▸ **DATA UNDER STUDY**

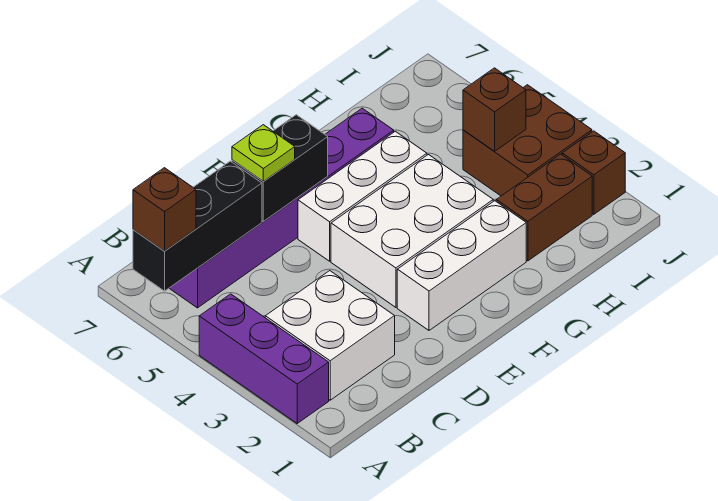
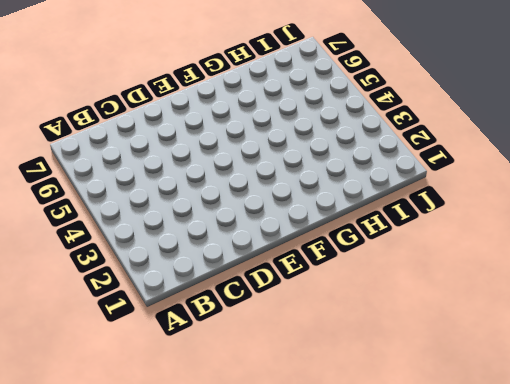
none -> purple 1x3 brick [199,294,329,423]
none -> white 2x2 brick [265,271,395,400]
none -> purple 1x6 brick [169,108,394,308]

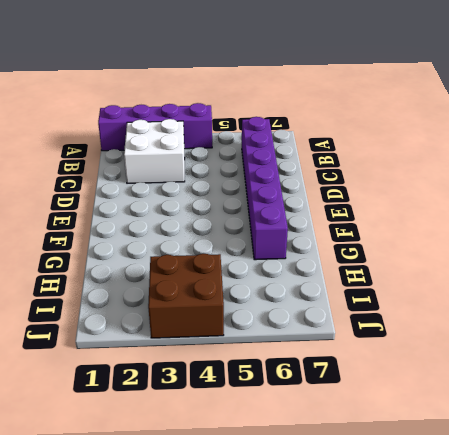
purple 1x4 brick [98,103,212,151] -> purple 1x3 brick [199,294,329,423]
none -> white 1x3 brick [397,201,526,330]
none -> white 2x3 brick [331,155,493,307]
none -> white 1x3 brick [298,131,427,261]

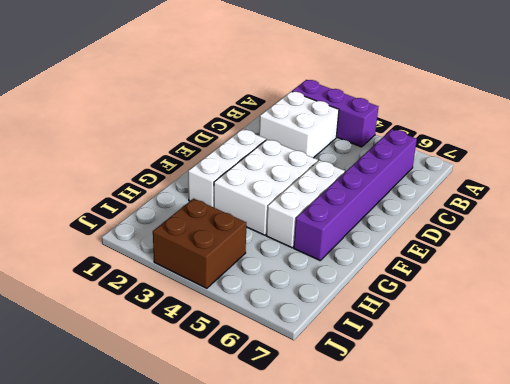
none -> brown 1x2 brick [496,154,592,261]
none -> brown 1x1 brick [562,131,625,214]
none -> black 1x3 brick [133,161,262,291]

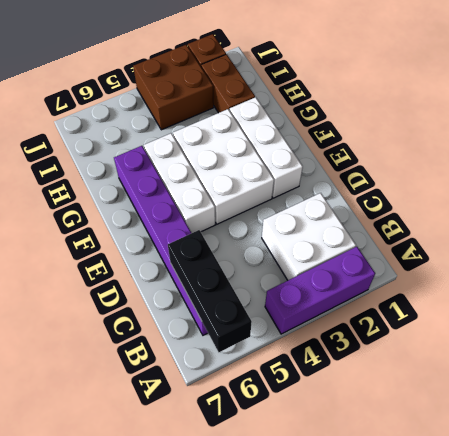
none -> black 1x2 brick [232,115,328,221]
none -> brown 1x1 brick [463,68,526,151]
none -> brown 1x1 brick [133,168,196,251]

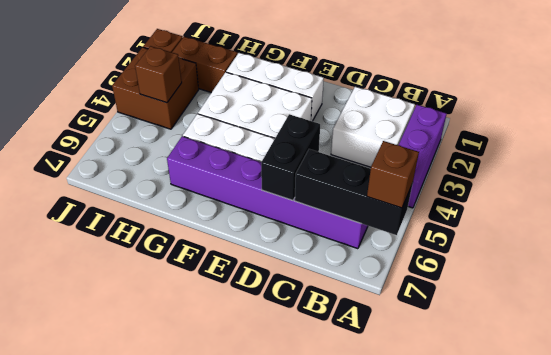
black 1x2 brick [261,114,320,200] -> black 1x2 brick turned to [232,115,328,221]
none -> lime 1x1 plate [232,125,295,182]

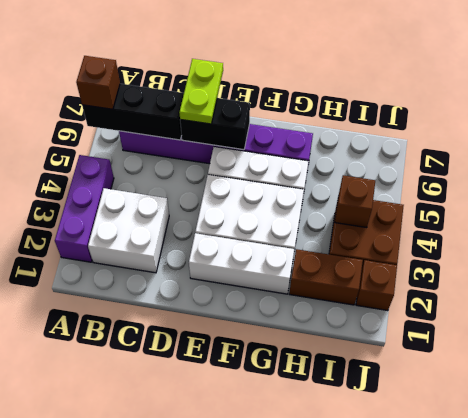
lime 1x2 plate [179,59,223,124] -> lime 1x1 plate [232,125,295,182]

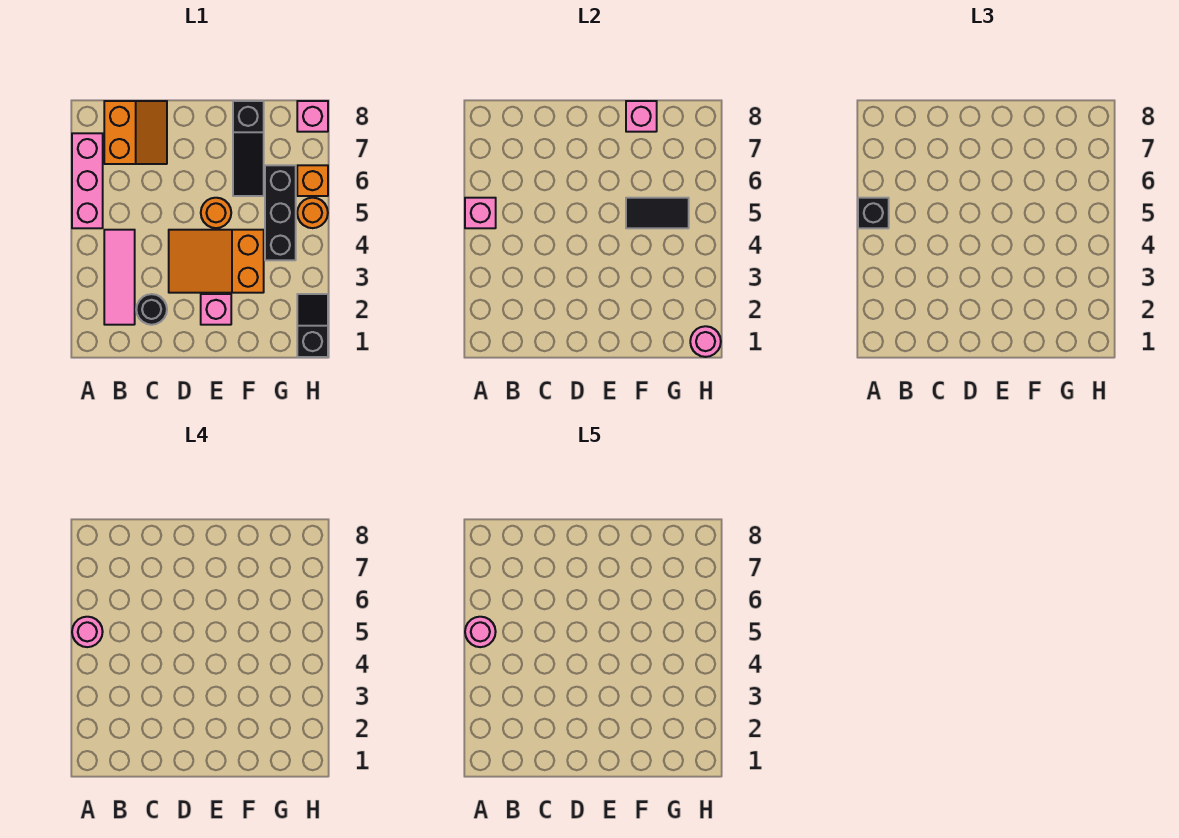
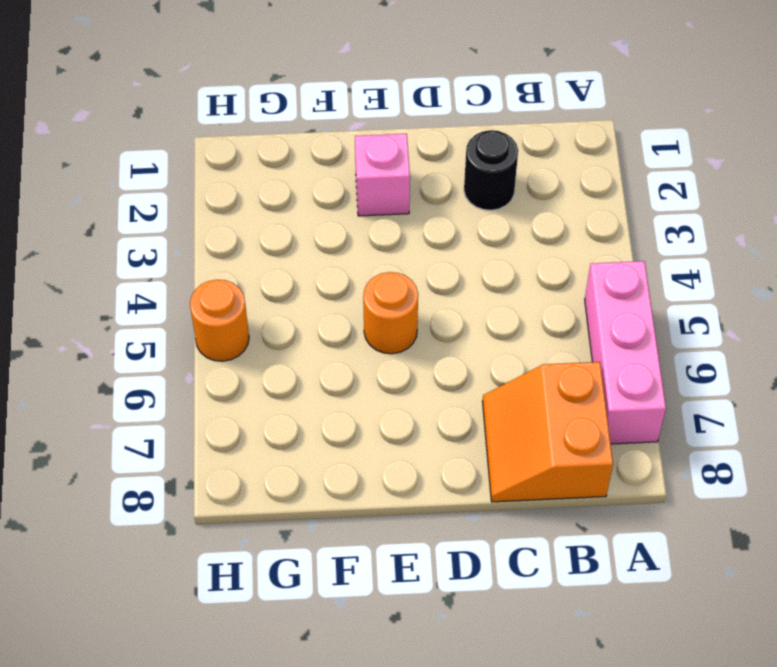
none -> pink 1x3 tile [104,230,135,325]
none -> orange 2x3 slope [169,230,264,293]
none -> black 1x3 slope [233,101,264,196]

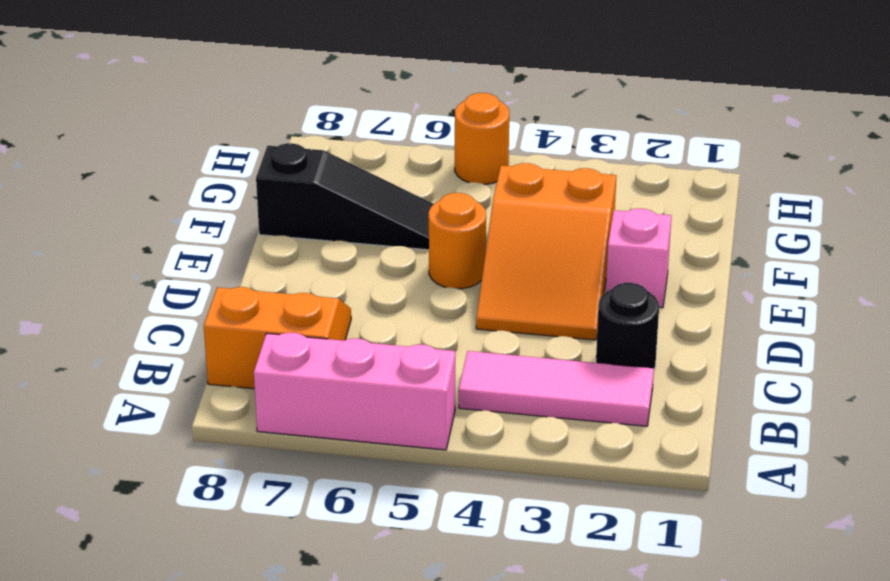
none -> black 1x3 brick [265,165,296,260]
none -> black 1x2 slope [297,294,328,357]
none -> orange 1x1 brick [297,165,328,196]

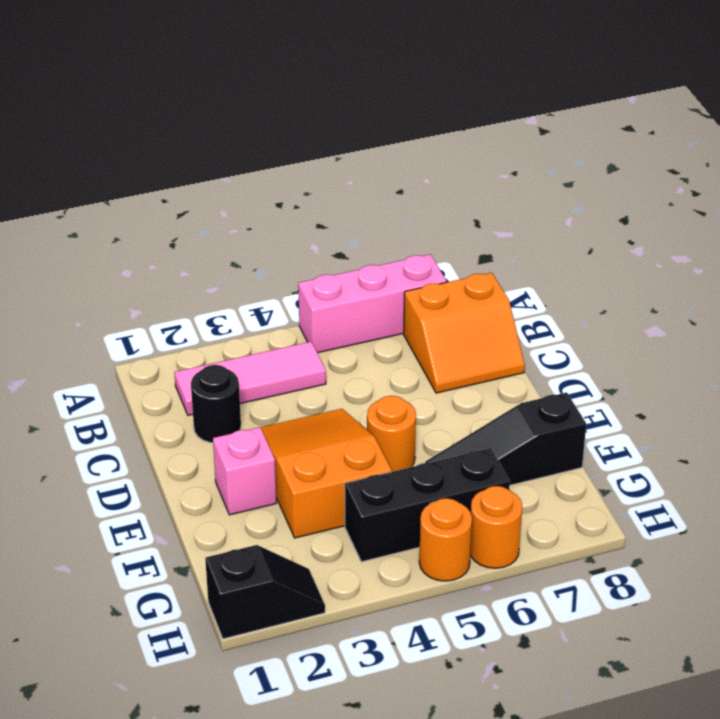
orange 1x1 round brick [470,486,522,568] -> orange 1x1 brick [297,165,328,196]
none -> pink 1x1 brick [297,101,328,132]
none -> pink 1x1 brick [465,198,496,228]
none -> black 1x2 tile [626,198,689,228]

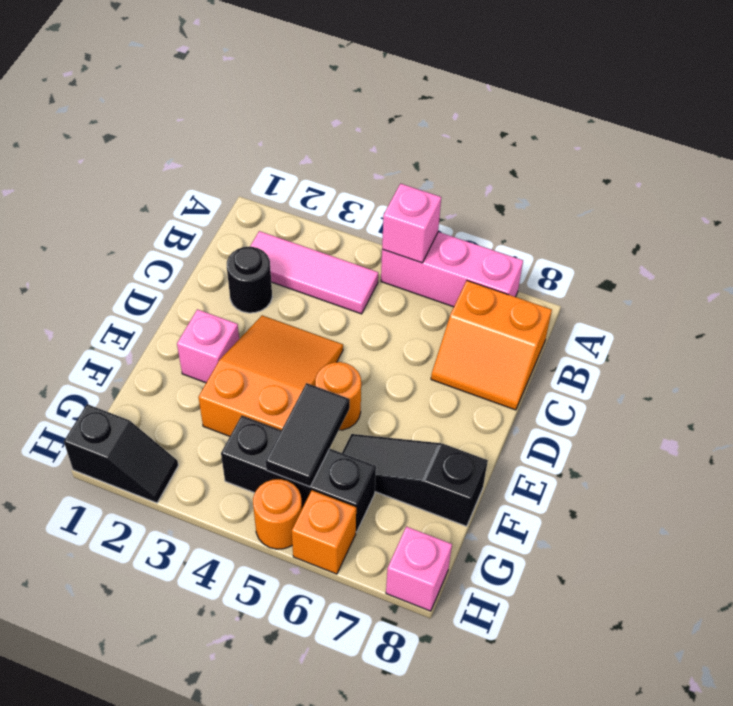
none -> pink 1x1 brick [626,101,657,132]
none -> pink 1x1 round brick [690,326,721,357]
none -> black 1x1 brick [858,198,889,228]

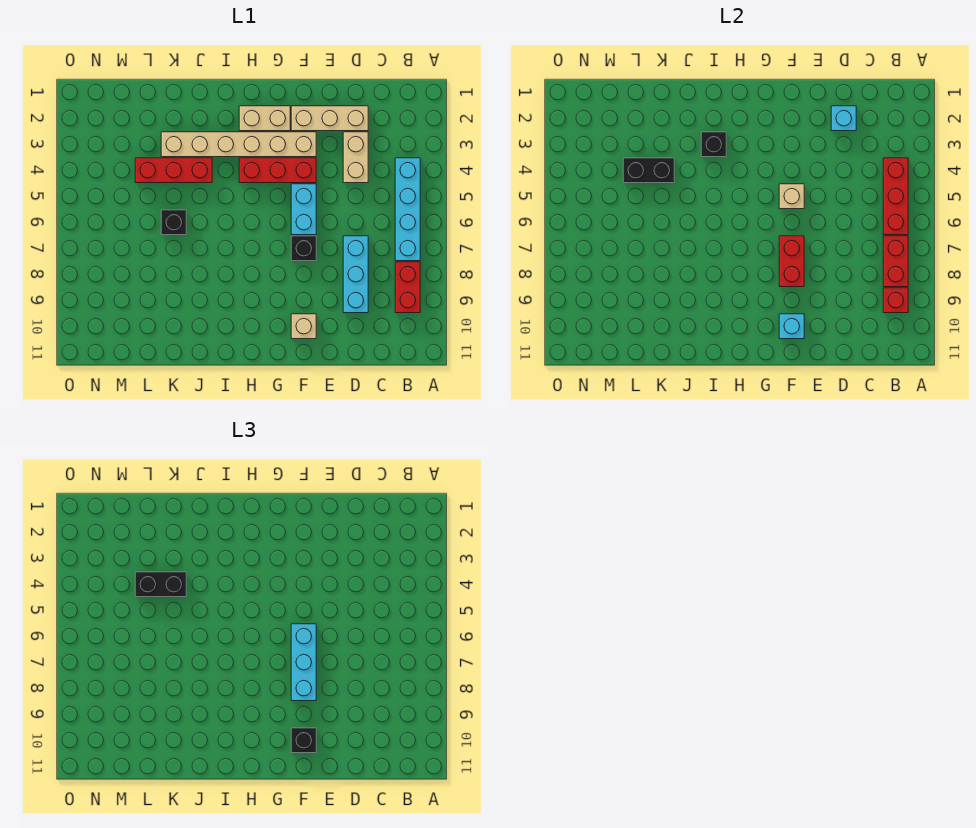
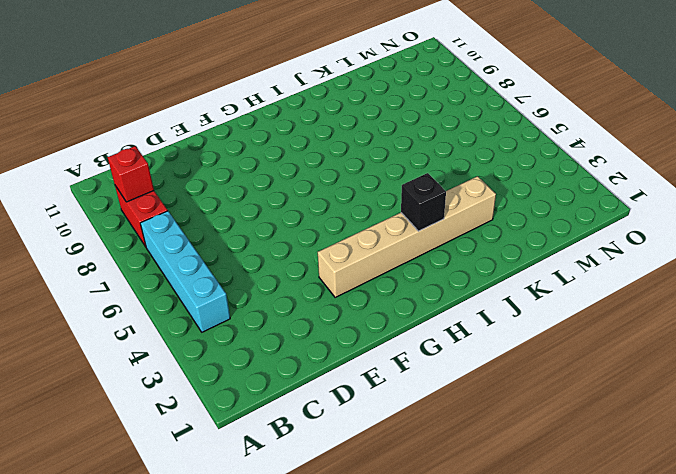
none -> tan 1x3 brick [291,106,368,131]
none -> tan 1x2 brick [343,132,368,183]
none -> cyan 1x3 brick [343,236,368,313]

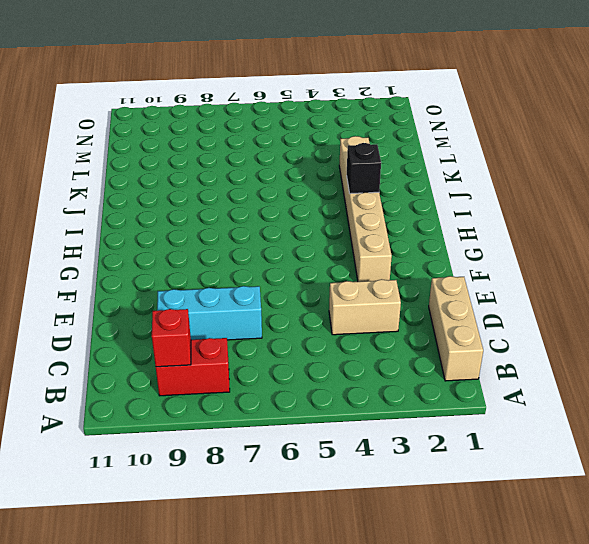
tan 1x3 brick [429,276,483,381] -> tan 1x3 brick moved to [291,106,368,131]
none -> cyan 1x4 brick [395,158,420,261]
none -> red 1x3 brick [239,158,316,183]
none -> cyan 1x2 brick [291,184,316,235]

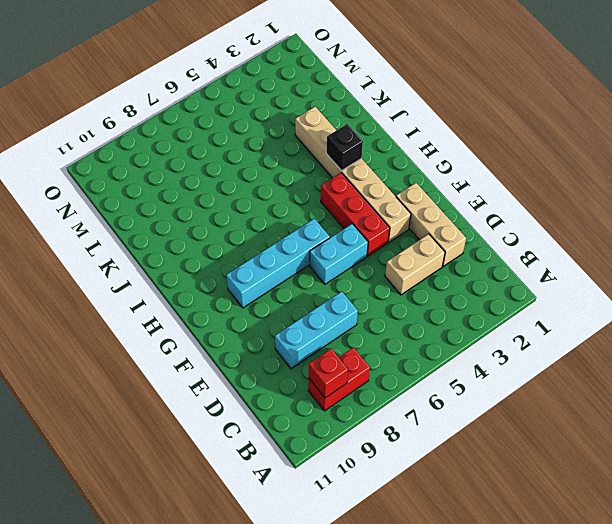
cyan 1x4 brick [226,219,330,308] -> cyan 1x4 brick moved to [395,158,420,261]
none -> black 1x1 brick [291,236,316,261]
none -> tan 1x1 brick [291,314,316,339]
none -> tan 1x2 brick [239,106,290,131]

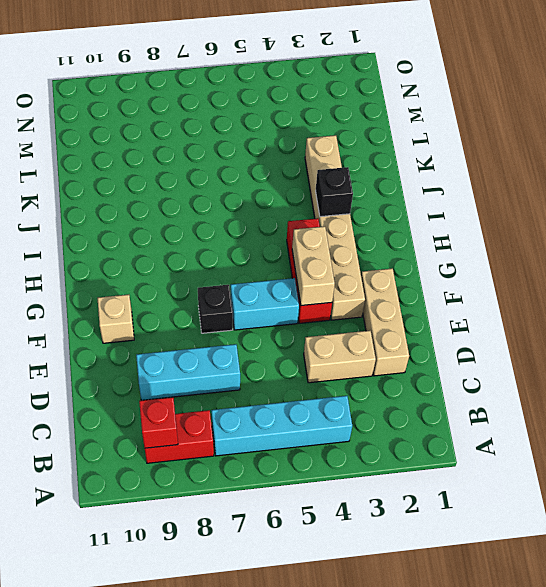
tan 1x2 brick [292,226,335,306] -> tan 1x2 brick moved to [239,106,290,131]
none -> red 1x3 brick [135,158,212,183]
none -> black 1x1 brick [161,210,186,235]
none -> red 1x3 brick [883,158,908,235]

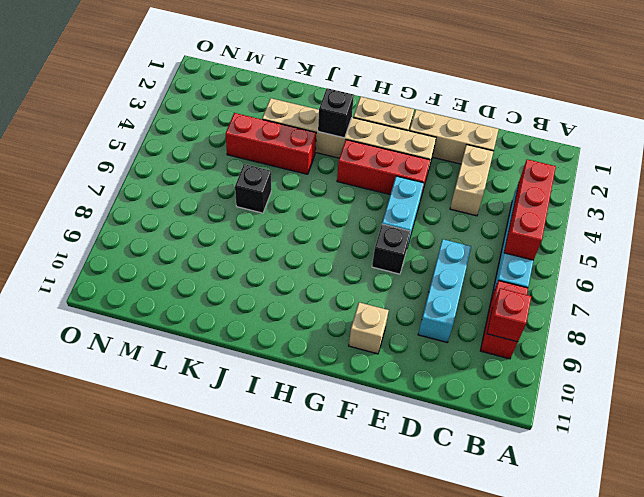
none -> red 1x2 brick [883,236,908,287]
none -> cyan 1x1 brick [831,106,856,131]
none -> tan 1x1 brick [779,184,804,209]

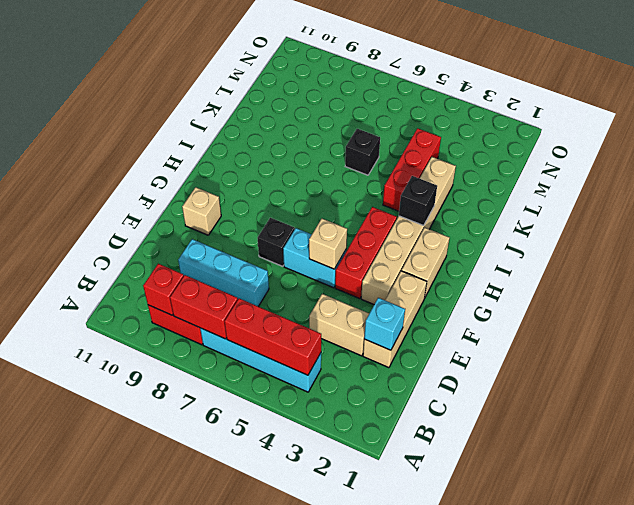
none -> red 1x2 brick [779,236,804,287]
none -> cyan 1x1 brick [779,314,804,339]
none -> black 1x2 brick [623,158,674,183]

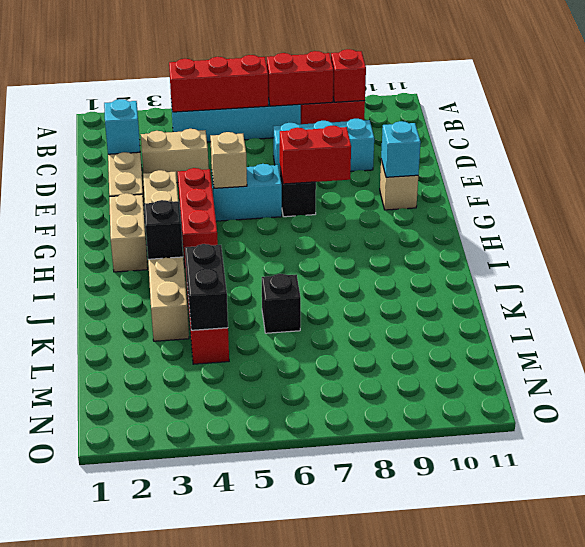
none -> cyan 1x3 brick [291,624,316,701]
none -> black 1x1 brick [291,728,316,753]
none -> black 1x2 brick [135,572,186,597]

▸ **EXERCISE DETAILS**
Output exactly the stretch of the listing that begins at the line containing "lime 1x2 plate" and ends at the line containing "none -> pink 1x1 brick [626,101,657,132]", both kept. Omit pictures and everything else.

▸ **SOLUTION FOR THIS EXERCISE**
lime 1x2 plate [179,59,223,124] -> lime 1x1 plate [232,125,295,182]

none -> pink 1x3 tile [104,230,135,325]
none -> orange 2x3 slope [169,230,264,293]
none -> black 1x3 slope [233,101,264,196]

none -> black 1x3 brick [265,165,296,260]
none -> black 1x2 slope [297,294,328,357]
none -> orange 1x1 brick [297,165,328,196]

orange 1x1 round brick [470,486,522,568] -> orange 1x1 brick [297,165,328,196]
none -> pink 1x1 brick [297,101,328,132]
none -> pink 1x1 brick [465,198,496,228]
none -> black 1x2 tile [626,198,689,228]

none -> pink 1x1 brick [626,101,657,132]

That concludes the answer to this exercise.